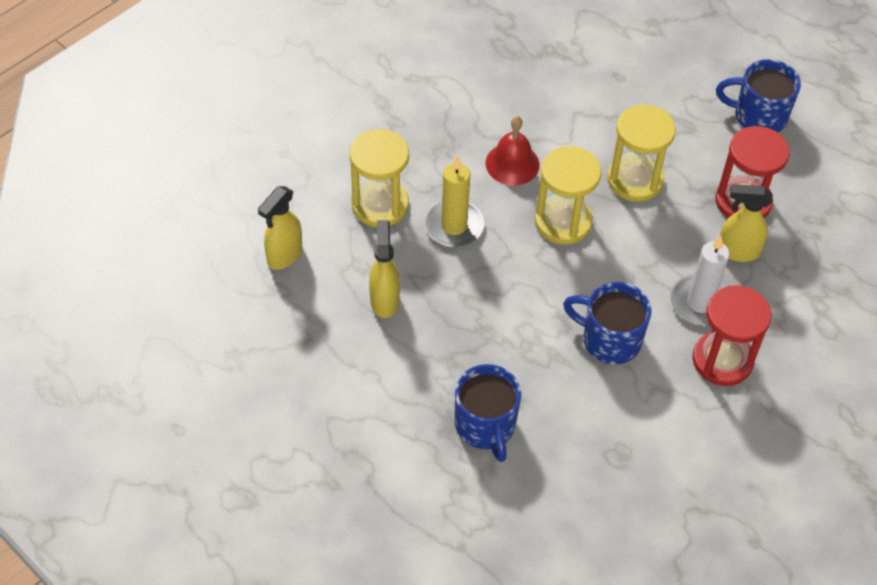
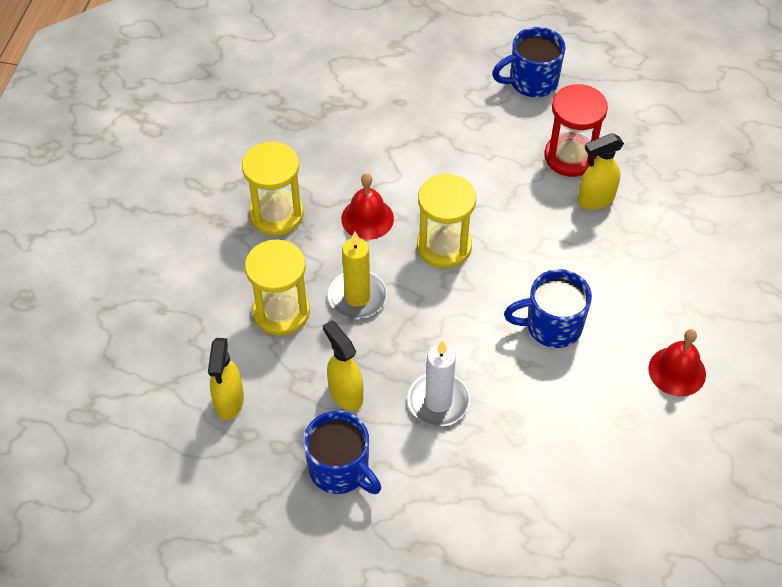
camera: 30 degrees left, 0 degrees up
(485, 426) = (508, 456): blue mug -> blue mug (340, 470)
(635, 180) = (475, 182): yellow hourglass -> yellow hourglass (276, 214)
(697, 440) = (677, 371): none -> red bell
(700, 303) = (598, 257): white candle -> white candle (438, 401)
(722, 360) = (648, 295): red hourglass -> none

• • • • •

● **PROMPT**
Repeat every line above precisely; pictures do not belong in the copy.

● **SOLUTION FOR THIS TASK**
camera: 30 degrees left, 0 degrees up
(485, 426) = (508, 456): blue mug -> blue mug (340, 470)
(635, 180) = (475, 182): yellow hourglass -> yellow hourglass (276, 214)
(697, 440) = (677, 371): none -> red bell
(700, 303) = (598, 257): white candle -> white candle (438, 401)
(722, 360) = (648, 295): red hourglass -> none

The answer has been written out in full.